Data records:
## start

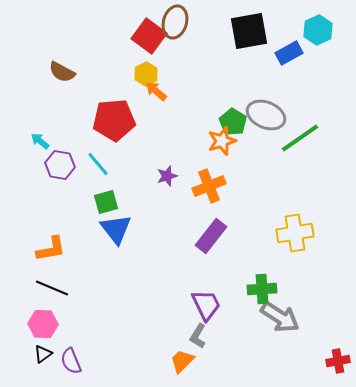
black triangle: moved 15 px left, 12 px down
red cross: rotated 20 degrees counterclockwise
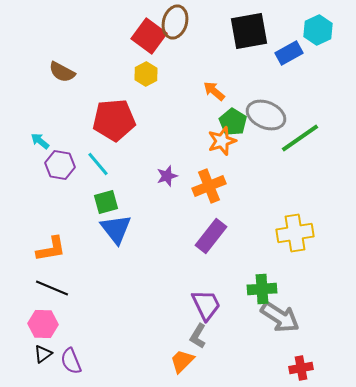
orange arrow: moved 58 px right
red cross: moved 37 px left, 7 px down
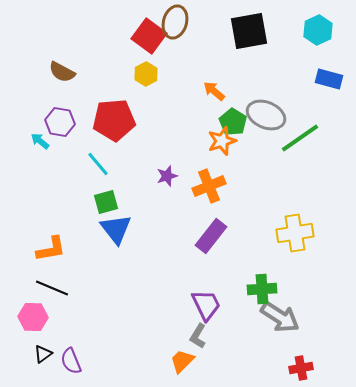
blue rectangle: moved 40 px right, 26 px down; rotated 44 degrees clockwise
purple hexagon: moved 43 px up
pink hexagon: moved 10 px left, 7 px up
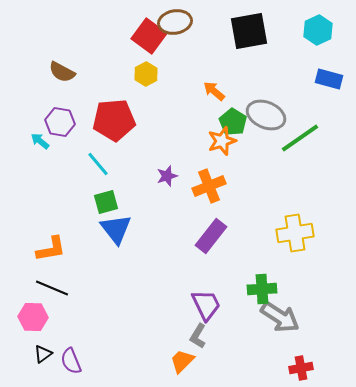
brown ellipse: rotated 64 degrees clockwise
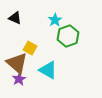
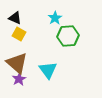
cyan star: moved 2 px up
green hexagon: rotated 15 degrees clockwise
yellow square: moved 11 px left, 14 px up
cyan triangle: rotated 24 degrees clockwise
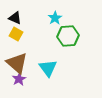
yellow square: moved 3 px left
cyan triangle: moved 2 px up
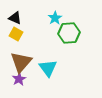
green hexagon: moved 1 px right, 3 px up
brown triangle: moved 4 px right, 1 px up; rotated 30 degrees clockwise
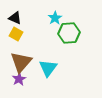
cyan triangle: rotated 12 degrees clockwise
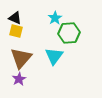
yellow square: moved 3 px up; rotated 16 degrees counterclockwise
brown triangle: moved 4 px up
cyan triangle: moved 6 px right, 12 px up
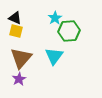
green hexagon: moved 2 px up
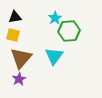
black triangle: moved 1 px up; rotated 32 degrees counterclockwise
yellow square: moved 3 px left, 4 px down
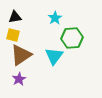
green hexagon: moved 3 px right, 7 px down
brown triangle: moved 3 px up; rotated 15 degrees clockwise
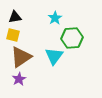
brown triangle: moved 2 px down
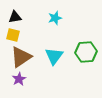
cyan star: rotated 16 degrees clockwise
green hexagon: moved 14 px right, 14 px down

## end
## start

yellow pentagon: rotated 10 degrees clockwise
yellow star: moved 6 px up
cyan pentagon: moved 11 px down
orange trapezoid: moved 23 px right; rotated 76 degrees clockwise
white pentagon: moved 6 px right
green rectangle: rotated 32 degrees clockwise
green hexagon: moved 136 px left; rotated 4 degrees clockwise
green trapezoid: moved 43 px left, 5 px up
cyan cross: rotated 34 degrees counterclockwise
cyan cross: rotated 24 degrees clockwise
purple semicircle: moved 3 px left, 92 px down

## end
## start

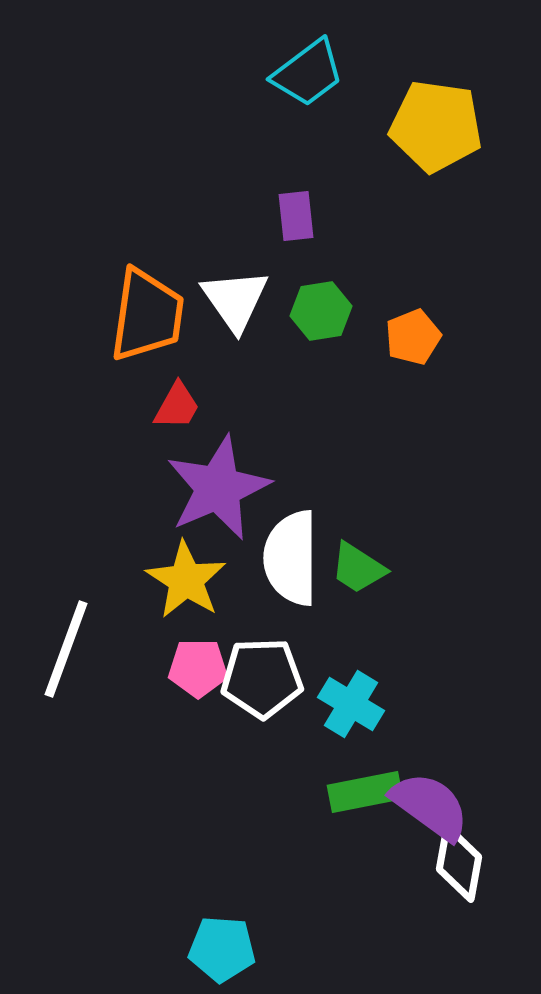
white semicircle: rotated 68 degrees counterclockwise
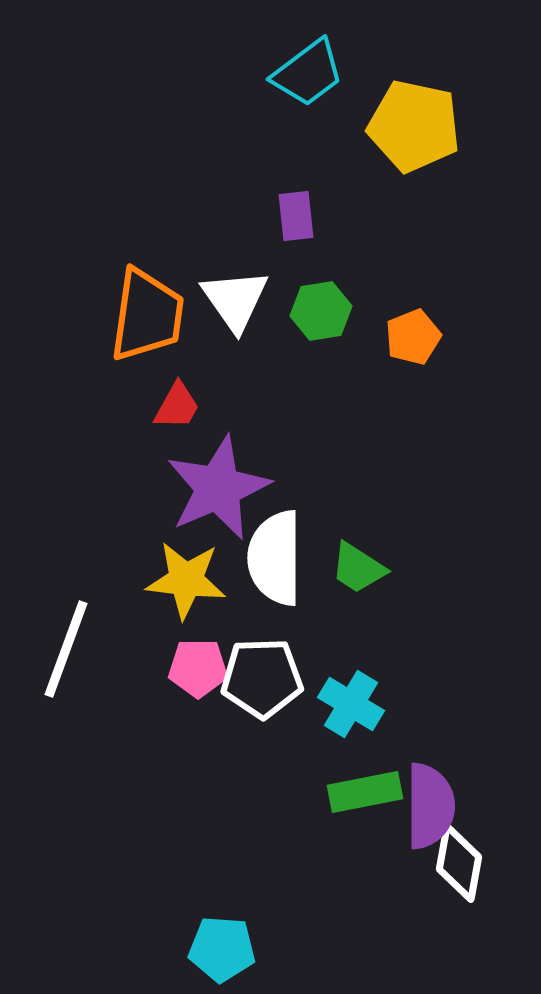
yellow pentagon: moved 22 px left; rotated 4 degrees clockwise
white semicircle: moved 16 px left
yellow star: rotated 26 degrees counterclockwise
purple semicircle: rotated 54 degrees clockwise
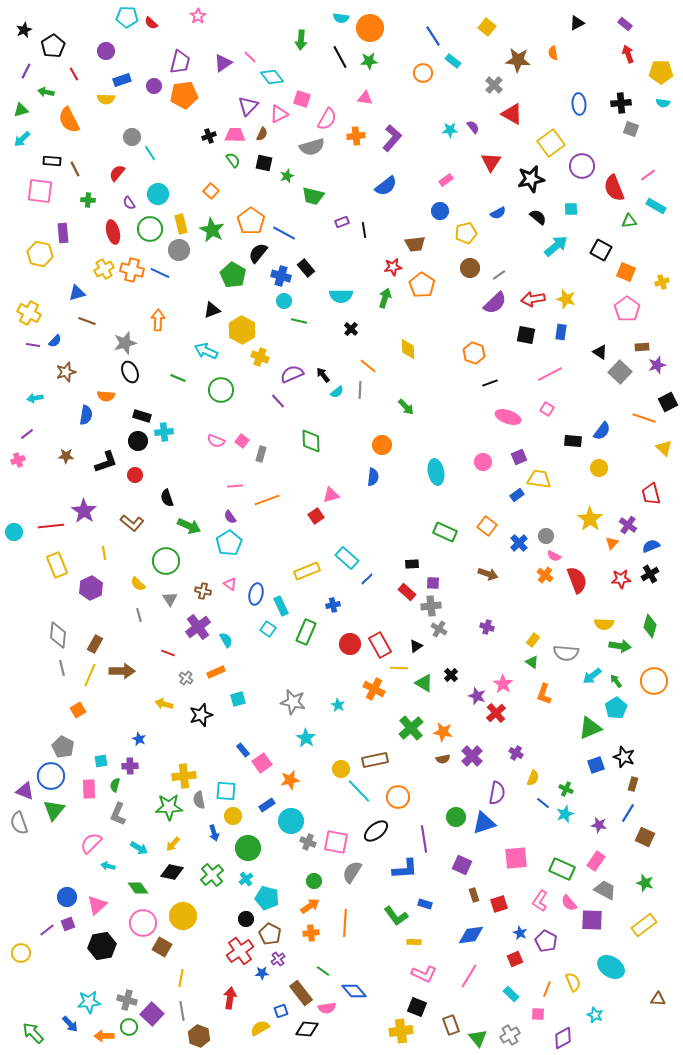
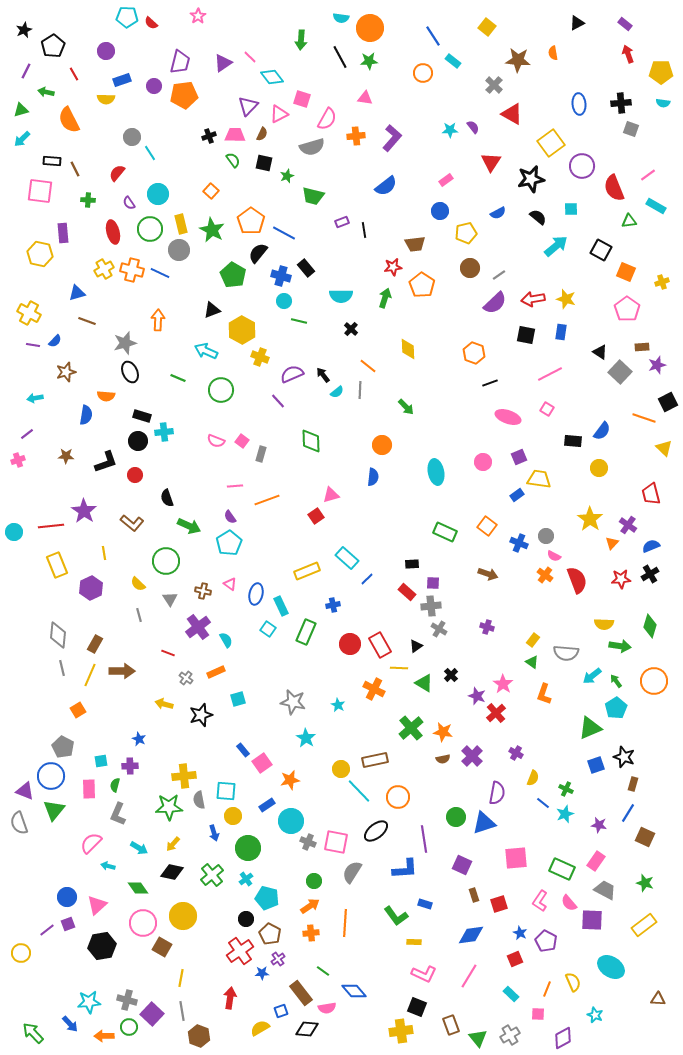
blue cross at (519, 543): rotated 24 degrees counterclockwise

## end

Please copy the lines of the records above, from the line containing "orange arrow: moved 58 px right" to the line containing "green hexagon: moved 14 px right, 14 px down", inclusive, and leave the pictures out of your copy.

(Correct answer):
orange arrow: moved 58 px right
red cross: moved 37 px left, 7 px down
blue rectangle: moved 40 px right, 26 px down; rotated 44 degrees clockwise
purple hexagon: moved 43 px up
pink hexagon: moved 10 px left, 7 px up
brown ellipse: rotated 64 degrees clockwise
cyan star: moved 2 px up
green hexagon: rotated 15 degrees clockwise
yellow square: moved 11 px left, 14 px up
cyan triangle: rotated 24 degrees clockwise
yellow square: moved 3 px left
cyan triangle: moved 2 px up
green hexagon: moved 1 px right, 3 px up
brown triangle: moved 4 px right, 1 px up; rotated 30 degrees clockwise
cyan triangle: rotated 12 degrees clockwise
yellow square: moved 3 px up; rotated 16 degrees counterclockwise
brown triangle: moved 4 px up
cyan triangle: moved 6 px right, 12 px up
green hexagon: moved 2 px up
black triangle: moved 1 px up; rotated 32 degrees counterclockwise
yellow square: moved 3 px left, 4 px down
green hexagon: moved 3 px right, 7 px down
brown triangle: moved 3 px up; rotated 15 degrees clockwise
brown triangle: moved 2 px down
cyan star: rotated 16 degrees clockwise
green hexagon: moved 14 px right, 14 px down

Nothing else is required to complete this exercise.